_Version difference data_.
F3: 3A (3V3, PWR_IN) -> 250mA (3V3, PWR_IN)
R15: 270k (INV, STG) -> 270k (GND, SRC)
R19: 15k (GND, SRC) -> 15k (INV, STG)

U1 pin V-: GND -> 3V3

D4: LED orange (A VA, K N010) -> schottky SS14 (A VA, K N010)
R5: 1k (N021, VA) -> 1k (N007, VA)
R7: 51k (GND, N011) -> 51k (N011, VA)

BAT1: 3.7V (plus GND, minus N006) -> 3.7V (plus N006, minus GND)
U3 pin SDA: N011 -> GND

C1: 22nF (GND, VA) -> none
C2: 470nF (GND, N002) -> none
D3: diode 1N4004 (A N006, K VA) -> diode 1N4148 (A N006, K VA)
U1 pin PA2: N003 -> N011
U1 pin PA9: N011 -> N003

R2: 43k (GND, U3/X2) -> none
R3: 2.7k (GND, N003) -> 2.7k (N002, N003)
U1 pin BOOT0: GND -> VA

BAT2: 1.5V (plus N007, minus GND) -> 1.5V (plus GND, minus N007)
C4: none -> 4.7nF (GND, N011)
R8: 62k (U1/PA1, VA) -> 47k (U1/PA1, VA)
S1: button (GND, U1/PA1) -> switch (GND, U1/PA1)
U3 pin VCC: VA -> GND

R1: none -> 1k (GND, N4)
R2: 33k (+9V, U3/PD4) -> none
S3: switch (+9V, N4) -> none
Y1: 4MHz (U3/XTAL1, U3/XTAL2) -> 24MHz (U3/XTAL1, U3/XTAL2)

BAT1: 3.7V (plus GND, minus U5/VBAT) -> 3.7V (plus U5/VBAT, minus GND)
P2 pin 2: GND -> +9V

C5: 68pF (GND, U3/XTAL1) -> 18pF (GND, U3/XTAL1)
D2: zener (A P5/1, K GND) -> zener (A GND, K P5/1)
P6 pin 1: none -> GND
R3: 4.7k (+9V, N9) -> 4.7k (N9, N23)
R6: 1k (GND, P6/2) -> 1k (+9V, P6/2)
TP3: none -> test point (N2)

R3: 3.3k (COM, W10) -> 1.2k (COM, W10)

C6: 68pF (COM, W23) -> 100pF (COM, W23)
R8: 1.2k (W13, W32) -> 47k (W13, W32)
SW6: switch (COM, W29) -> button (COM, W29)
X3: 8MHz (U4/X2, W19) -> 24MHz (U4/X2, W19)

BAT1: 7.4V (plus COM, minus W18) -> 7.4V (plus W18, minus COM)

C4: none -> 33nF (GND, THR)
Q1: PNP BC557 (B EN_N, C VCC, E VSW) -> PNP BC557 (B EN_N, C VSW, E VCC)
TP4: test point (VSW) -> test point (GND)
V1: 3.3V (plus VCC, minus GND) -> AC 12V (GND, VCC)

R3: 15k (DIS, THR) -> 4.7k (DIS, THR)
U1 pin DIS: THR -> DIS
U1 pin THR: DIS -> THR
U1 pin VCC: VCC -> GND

_WORK TO COMPLETE_. Starting at the line with "X3: 8MHz (U4/X2, W19) -> 24MHz (U4/X2, W19)", restate each line through the end of the records, both ends included, and stop there.

_TASK ANSWER_.
X3: 8MHz (U4/X2, W19) -> 24MHz (U4/X2, W19)

BAT1: 7.4V (plus COM, minus W18) -> 7.4V (plus W18, minus COM)

C4: none -> 33nF (GND, THR)
Q1: PNP BC557 (B EN_N, C VCC, E VSW) -> PNP BC557 (B EN_N, C VSW, E VCC)
TP4: test point (VSW) -> test point (GND)
V1: 3.3V (plus VCC, minus GND) -> AC 12V (GND, VCC)

R3: 15k (DIS, THR) -> 4.7k (DIS, THR)
U1 pin DIS: THR -> DIS
U1 pin THR: DIS -> THR
U1 pin VCC: VCC -> GND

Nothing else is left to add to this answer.